■ Work to complete ■
Every line below that mentions the word "buffer" should be copied out.

Stored records
Content starts

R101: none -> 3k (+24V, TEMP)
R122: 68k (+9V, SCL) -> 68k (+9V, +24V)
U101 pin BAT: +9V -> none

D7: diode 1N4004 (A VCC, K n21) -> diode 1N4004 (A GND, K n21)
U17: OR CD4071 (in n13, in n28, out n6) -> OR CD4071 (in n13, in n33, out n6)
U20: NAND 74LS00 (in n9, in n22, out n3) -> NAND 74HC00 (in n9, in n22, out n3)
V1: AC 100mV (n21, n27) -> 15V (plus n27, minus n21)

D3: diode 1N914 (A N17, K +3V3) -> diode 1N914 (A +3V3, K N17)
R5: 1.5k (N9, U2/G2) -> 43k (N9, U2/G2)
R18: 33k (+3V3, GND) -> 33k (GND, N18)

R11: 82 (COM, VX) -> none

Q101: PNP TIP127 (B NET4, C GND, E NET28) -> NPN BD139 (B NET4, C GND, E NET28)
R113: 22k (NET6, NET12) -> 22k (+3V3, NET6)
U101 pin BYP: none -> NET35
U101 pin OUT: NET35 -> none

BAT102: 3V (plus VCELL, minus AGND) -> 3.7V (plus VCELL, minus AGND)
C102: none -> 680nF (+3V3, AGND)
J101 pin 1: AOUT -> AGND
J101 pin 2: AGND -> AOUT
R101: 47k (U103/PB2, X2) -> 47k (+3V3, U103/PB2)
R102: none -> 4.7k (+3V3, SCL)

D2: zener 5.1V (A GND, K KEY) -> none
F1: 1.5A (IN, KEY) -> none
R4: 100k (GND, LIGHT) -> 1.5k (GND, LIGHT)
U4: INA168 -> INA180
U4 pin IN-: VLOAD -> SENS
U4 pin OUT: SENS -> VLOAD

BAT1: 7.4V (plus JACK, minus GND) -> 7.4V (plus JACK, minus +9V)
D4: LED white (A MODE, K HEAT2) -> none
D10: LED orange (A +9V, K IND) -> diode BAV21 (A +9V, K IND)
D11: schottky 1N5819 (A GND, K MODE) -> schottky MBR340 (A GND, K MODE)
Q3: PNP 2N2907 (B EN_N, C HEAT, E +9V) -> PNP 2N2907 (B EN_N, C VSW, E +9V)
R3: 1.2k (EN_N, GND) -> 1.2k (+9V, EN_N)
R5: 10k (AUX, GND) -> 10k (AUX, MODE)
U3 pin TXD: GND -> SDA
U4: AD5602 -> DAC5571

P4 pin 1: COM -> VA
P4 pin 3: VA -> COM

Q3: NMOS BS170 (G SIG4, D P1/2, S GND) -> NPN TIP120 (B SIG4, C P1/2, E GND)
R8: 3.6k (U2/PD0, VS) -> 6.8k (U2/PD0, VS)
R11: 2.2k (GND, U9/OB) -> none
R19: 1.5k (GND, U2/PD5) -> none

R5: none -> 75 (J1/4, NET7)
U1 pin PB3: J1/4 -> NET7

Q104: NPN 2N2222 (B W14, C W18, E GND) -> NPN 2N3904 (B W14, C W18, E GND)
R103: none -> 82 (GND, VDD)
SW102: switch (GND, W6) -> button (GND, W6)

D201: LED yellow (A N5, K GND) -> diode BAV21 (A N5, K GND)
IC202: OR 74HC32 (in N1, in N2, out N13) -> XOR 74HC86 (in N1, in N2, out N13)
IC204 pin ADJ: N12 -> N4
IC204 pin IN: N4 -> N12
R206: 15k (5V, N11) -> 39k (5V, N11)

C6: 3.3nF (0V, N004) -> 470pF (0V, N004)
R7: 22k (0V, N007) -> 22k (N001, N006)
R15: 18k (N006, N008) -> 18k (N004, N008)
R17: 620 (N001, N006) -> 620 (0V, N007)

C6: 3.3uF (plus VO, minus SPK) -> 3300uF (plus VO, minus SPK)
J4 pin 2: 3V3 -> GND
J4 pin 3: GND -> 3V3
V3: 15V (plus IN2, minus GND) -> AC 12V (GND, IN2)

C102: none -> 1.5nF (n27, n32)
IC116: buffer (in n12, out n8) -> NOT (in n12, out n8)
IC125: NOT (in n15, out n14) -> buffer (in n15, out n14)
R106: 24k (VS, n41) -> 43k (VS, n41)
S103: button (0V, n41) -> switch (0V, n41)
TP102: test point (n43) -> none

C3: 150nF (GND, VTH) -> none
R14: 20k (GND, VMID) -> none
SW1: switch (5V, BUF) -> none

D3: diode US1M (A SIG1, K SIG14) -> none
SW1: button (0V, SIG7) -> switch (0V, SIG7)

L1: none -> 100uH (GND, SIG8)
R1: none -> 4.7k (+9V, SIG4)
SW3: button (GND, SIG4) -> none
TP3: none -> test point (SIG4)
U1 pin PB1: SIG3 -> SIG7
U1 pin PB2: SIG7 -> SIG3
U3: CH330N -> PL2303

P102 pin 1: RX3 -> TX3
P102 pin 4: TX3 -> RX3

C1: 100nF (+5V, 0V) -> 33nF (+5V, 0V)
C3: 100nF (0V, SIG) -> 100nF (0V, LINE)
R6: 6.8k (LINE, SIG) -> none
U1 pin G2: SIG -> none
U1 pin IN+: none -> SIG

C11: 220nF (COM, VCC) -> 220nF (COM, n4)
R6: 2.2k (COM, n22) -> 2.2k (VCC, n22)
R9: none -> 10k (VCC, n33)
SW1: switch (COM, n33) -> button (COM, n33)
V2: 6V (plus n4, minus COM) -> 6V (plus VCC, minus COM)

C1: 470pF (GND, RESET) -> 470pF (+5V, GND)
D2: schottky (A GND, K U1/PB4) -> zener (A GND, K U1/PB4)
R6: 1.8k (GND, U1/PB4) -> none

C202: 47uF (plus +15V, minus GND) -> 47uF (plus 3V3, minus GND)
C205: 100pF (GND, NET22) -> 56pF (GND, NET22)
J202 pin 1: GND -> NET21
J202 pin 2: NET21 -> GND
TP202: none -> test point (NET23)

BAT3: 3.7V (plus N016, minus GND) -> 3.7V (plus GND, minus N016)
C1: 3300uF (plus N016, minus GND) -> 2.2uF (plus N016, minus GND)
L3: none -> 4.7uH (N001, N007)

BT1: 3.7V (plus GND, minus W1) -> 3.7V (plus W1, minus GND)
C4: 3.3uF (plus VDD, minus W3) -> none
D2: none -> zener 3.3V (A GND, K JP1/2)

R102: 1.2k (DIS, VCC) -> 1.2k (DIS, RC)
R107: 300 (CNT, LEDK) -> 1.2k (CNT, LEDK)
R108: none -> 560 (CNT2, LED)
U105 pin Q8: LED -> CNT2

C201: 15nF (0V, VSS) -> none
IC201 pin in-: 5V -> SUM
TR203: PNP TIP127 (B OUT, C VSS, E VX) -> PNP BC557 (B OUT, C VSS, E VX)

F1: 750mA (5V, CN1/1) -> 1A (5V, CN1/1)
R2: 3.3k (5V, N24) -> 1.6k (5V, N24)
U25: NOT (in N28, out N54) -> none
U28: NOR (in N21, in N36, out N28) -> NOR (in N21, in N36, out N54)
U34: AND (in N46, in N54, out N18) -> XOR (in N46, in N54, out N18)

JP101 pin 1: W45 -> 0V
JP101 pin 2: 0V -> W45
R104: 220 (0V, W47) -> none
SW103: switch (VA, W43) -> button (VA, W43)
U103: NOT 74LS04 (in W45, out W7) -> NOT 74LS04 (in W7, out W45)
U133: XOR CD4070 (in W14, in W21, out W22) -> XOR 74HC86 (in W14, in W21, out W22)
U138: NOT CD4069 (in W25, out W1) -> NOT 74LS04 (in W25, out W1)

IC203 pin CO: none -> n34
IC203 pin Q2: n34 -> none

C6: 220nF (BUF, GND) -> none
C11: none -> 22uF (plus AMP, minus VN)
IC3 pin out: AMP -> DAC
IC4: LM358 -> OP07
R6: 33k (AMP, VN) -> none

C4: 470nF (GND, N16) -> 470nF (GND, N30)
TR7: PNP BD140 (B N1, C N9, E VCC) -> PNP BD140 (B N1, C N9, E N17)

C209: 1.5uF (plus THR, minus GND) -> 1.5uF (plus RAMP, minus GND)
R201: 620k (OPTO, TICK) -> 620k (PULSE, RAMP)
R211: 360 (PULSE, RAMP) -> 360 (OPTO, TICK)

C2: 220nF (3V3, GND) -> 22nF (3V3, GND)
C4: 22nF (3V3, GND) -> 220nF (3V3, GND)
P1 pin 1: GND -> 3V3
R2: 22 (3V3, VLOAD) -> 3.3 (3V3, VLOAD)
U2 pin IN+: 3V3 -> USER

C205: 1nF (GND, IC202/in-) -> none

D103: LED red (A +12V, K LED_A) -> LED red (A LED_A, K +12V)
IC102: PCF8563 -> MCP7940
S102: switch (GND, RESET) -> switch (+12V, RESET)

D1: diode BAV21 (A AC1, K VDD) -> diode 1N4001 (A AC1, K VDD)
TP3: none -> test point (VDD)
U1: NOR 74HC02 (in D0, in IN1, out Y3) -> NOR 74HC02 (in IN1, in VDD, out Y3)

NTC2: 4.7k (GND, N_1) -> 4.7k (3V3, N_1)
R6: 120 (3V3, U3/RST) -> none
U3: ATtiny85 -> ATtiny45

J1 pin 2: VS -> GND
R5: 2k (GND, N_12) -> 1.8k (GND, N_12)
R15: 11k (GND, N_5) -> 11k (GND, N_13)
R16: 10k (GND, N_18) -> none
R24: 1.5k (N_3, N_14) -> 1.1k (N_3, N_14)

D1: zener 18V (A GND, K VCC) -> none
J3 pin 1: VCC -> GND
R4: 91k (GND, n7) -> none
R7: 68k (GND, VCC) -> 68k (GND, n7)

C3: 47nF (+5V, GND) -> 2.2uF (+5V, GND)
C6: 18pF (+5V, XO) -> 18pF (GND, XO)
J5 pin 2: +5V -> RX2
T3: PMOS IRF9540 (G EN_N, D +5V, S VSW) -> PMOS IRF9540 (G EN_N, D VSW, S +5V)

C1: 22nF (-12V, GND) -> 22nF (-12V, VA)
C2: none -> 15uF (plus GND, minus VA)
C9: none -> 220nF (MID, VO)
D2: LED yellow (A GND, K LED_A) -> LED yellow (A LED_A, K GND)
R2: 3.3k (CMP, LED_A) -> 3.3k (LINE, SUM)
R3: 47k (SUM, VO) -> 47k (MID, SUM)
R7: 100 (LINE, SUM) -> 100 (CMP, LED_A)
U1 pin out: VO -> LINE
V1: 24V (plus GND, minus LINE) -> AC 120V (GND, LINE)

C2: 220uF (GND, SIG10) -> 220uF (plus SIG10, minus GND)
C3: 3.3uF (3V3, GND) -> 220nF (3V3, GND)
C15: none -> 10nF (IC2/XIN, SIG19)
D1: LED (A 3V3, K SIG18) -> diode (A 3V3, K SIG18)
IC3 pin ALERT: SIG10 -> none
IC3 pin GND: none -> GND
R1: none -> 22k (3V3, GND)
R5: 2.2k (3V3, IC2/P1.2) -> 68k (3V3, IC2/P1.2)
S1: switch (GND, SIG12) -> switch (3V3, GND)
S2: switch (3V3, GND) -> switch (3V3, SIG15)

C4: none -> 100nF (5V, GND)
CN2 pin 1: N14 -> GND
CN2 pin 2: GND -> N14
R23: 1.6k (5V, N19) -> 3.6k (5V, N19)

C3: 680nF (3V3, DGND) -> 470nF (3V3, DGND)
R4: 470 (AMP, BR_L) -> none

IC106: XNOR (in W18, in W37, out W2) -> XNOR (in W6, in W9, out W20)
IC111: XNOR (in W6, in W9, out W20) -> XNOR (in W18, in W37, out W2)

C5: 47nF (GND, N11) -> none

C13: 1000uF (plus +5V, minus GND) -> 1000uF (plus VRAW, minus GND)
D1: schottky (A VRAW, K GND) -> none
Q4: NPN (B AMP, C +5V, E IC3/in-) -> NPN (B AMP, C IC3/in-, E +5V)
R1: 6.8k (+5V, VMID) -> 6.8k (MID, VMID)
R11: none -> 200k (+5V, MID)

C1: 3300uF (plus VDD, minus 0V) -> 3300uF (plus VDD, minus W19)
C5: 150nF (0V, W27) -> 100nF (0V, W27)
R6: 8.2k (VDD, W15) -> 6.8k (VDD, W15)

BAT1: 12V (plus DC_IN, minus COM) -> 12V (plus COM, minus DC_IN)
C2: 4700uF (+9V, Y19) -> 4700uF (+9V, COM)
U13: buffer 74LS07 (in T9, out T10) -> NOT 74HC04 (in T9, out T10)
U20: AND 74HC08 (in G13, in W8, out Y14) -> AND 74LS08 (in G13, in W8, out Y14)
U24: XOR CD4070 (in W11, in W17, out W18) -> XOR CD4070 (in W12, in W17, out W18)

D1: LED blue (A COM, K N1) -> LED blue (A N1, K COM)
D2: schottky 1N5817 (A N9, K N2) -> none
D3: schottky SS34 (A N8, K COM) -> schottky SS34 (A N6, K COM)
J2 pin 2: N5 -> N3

Content ends

■ Your response ■
IC116: buffer (in n12, out n8) -> NOT (in n12, out n8)
IC125: NOT (in n15, out n14) -> buffer (in n15, out n14)
U13: buffer 74LS07 (in T9, out T10) -> NOT 74HC04 (in T9, out T10)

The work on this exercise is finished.